Work order:
Would it be possible to output exactly, and only, the lines below from the one holding "none -> yellow cutting" to the last line, both included, with every picture left out?
*** Material for this task ***
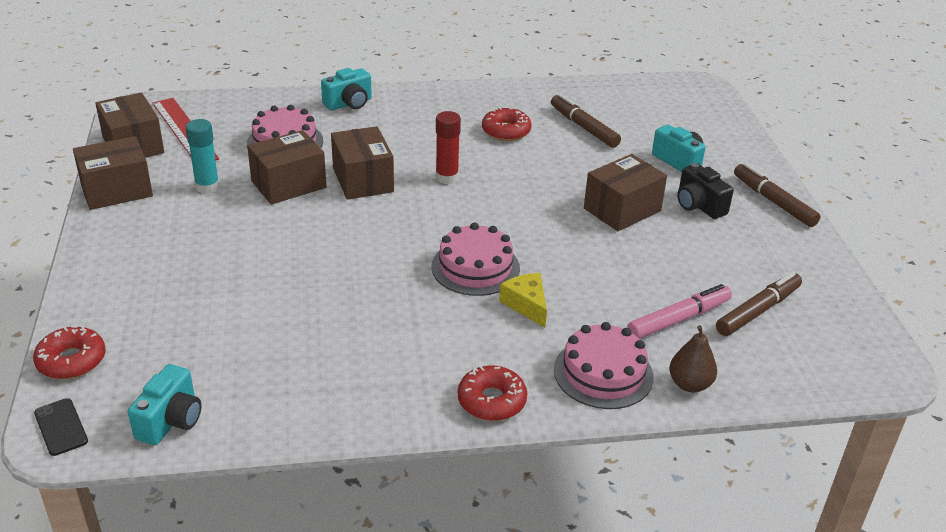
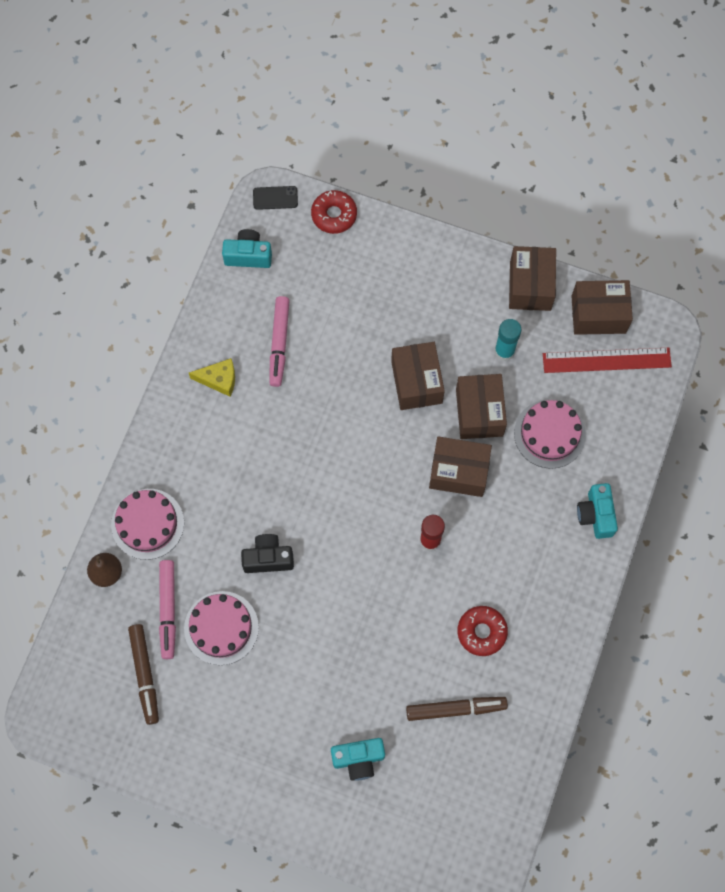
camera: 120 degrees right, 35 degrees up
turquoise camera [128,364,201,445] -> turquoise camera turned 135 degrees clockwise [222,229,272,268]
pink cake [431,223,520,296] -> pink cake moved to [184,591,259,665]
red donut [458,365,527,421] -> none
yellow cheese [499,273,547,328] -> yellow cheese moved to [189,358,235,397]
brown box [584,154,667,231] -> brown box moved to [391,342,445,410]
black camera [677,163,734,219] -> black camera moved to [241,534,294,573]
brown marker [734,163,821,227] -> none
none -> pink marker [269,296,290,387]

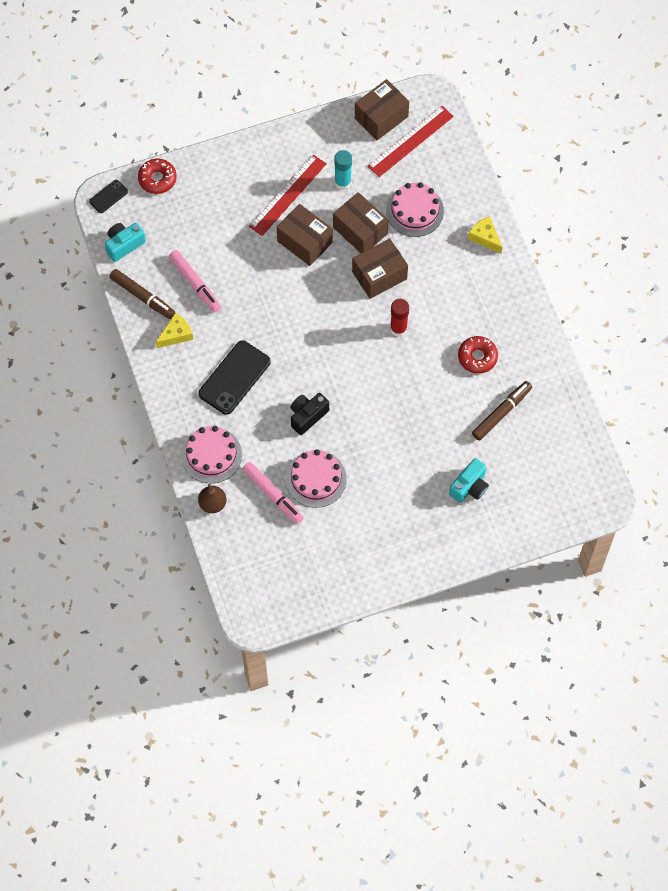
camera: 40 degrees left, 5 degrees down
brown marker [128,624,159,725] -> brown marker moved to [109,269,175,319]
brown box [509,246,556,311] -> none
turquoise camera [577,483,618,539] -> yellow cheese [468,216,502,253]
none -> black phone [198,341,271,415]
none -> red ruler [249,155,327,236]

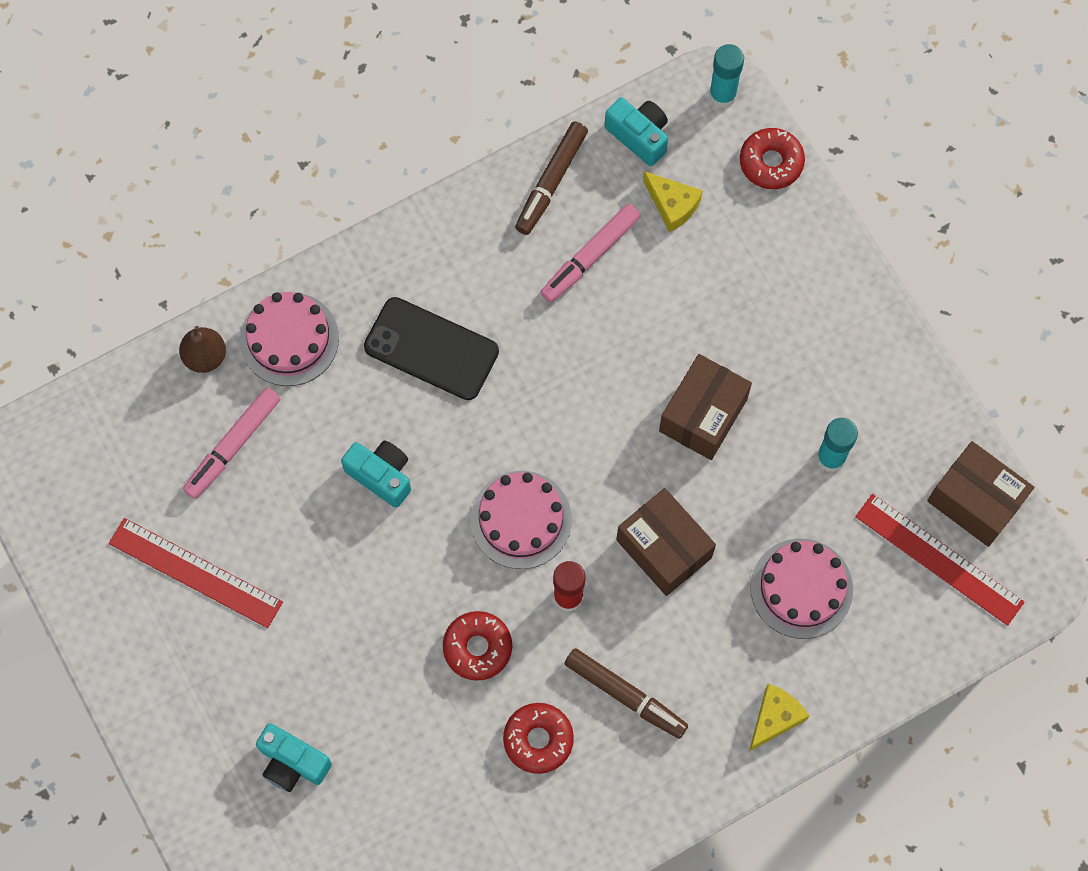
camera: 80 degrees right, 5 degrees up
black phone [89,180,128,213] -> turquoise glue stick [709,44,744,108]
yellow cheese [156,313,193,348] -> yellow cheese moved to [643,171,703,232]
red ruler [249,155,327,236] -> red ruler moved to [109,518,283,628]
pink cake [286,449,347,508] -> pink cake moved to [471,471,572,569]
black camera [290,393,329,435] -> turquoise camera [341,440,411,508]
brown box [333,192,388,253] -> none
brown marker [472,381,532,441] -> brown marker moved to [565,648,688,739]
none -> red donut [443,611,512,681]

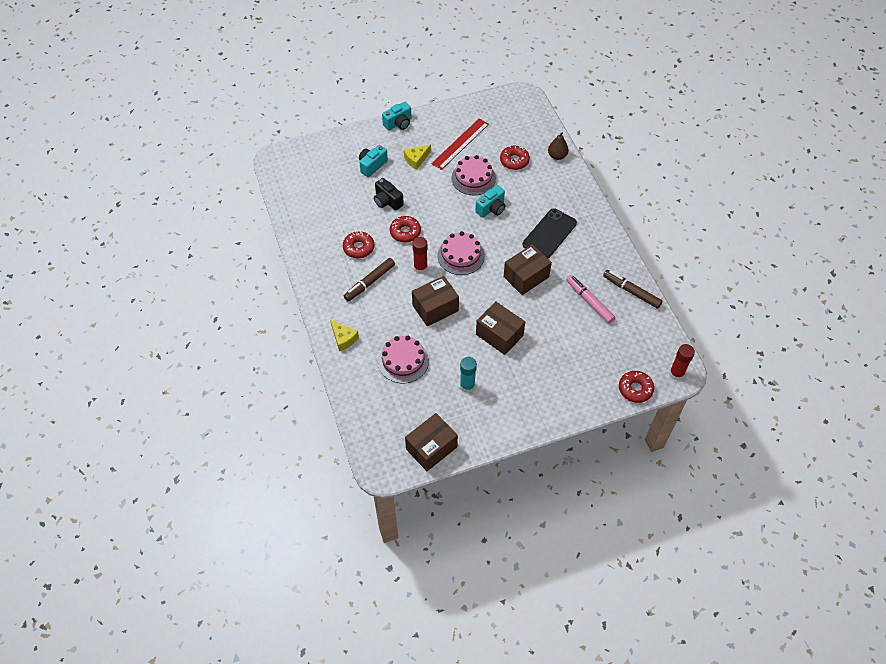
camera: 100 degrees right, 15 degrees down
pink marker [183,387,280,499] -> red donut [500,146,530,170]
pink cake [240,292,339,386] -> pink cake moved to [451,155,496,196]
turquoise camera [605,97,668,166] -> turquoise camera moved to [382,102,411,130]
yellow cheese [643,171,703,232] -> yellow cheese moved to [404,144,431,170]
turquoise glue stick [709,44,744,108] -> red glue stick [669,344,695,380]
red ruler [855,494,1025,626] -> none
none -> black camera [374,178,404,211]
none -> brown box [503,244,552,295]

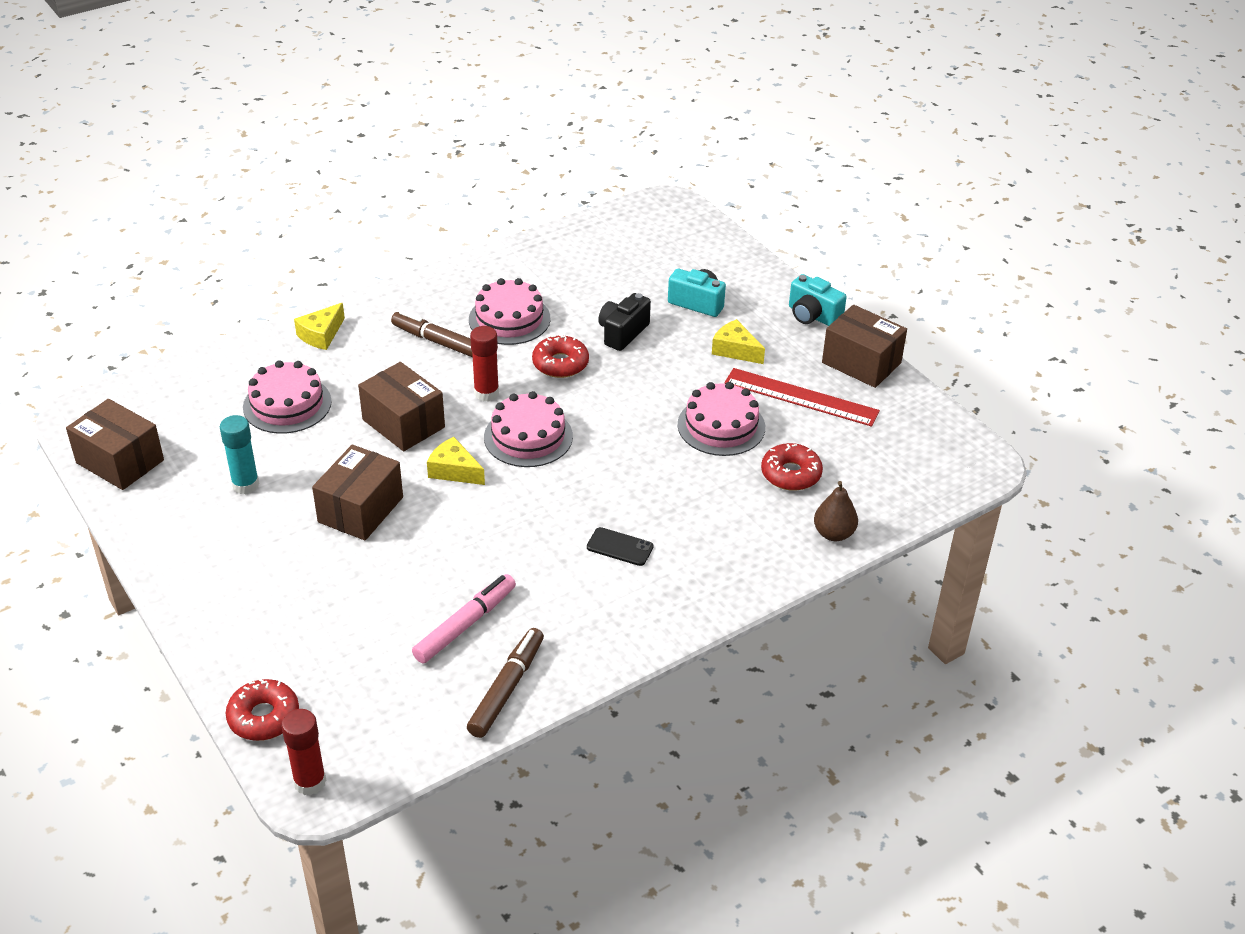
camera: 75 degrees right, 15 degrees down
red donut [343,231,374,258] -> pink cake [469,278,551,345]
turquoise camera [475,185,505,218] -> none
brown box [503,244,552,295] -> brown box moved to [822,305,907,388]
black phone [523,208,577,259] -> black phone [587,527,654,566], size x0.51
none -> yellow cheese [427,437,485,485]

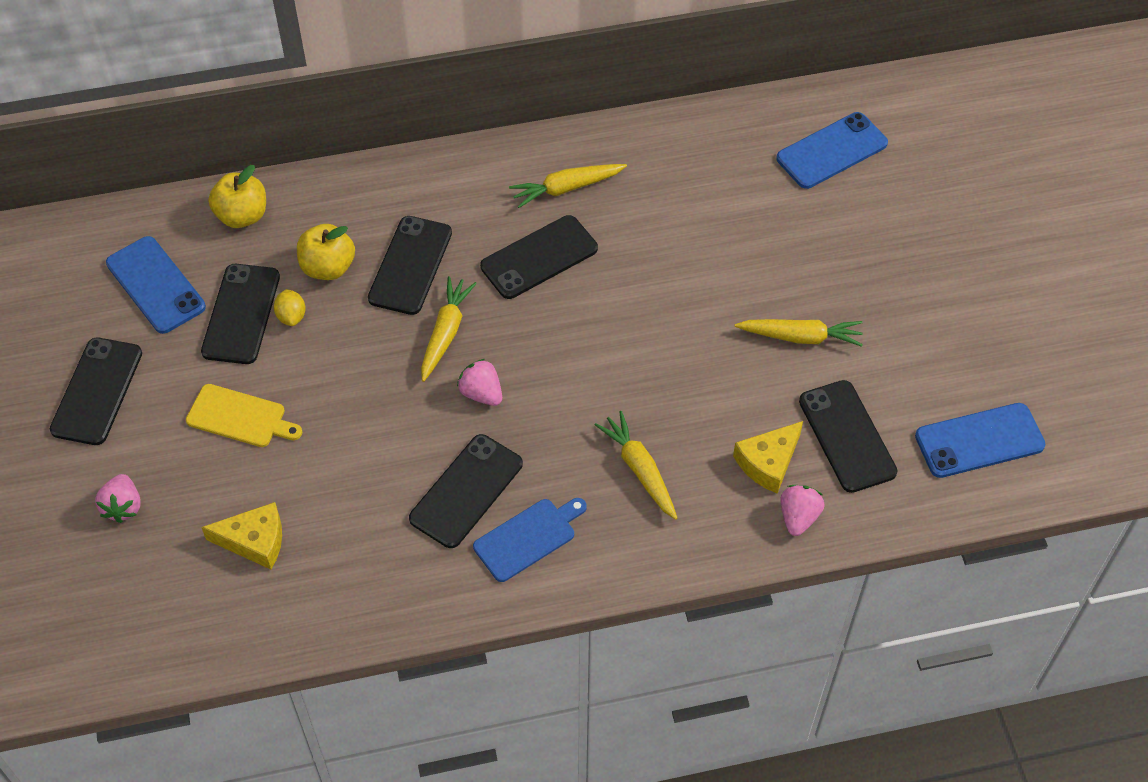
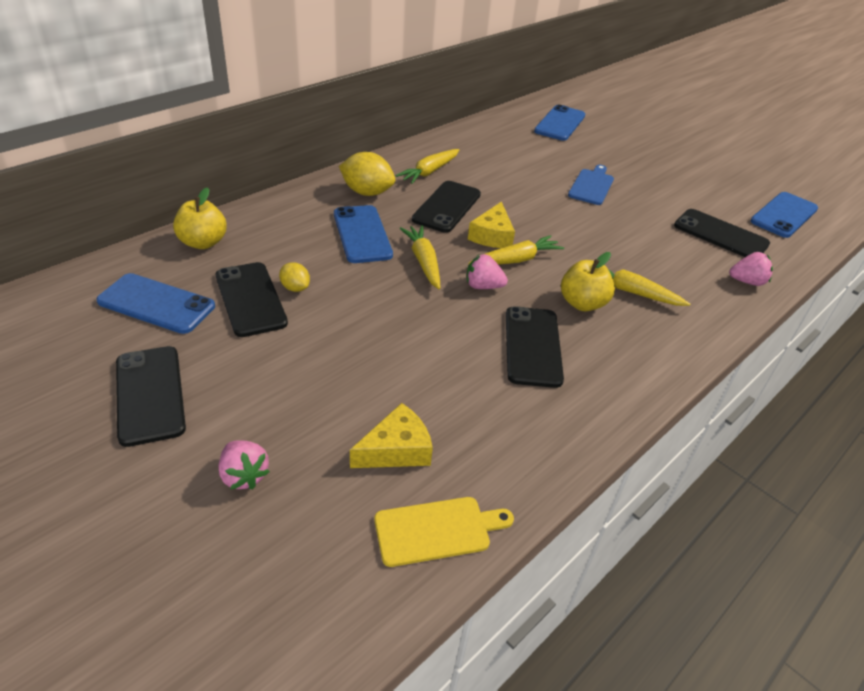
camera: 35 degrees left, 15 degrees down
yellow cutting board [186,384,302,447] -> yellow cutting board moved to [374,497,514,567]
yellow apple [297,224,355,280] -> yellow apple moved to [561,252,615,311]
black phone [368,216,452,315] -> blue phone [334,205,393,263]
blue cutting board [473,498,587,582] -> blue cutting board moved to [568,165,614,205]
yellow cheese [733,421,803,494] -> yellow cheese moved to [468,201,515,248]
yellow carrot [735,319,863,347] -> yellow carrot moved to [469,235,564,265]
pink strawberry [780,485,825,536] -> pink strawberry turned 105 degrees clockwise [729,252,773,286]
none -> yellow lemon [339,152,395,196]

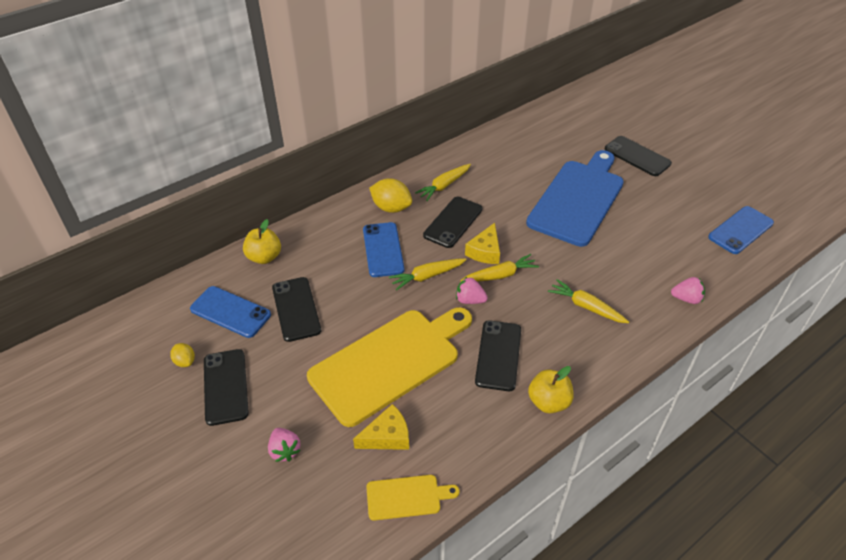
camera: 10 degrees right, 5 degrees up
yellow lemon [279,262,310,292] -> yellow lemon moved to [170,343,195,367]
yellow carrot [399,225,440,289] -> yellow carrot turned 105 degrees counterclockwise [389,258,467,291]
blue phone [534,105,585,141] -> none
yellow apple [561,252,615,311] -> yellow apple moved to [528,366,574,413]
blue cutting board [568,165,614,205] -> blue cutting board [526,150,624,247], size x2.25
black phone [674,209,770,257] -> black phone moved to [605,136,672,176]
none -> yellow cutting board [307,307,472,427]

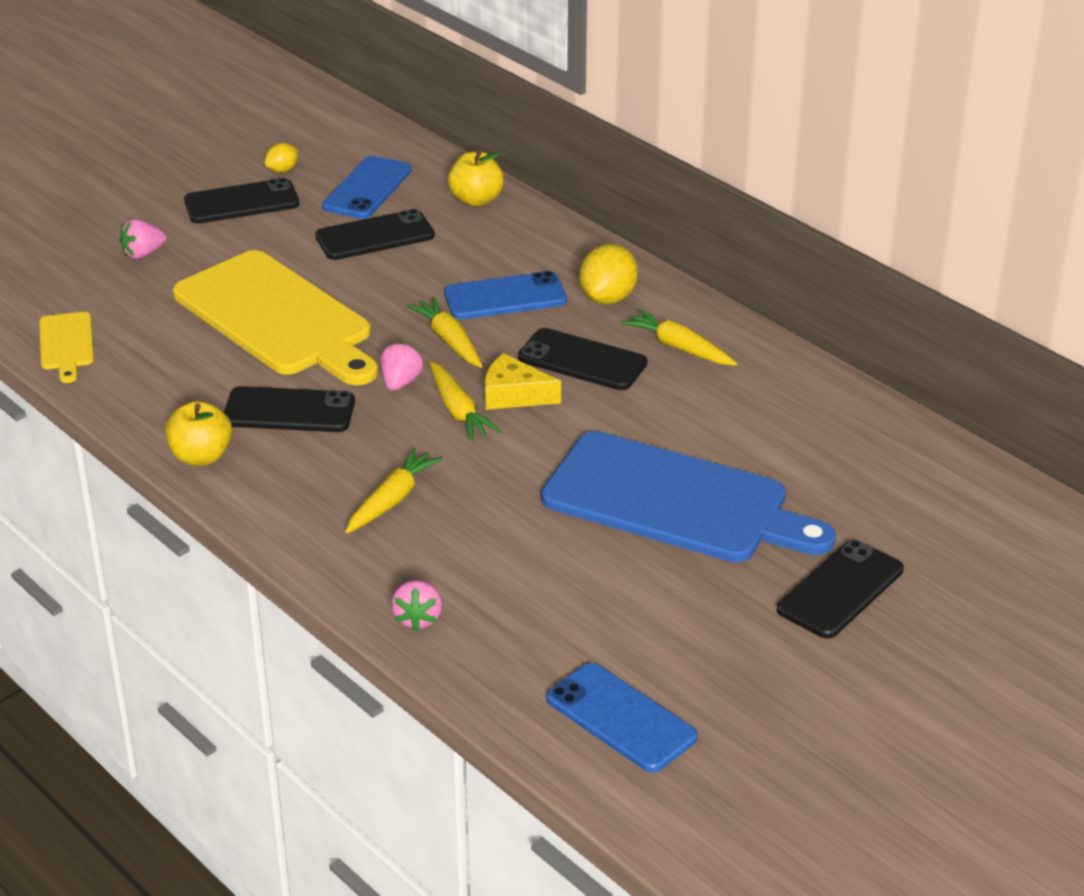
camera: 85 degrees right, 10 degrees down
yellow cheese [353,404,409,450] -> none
*** End of Material for this task ***
Answer box:
none -> yellow cutting board [307,307,472,427]

camera: 85 degrees right, 10 degrees down
yellow cheese [353,404,409,450] -> none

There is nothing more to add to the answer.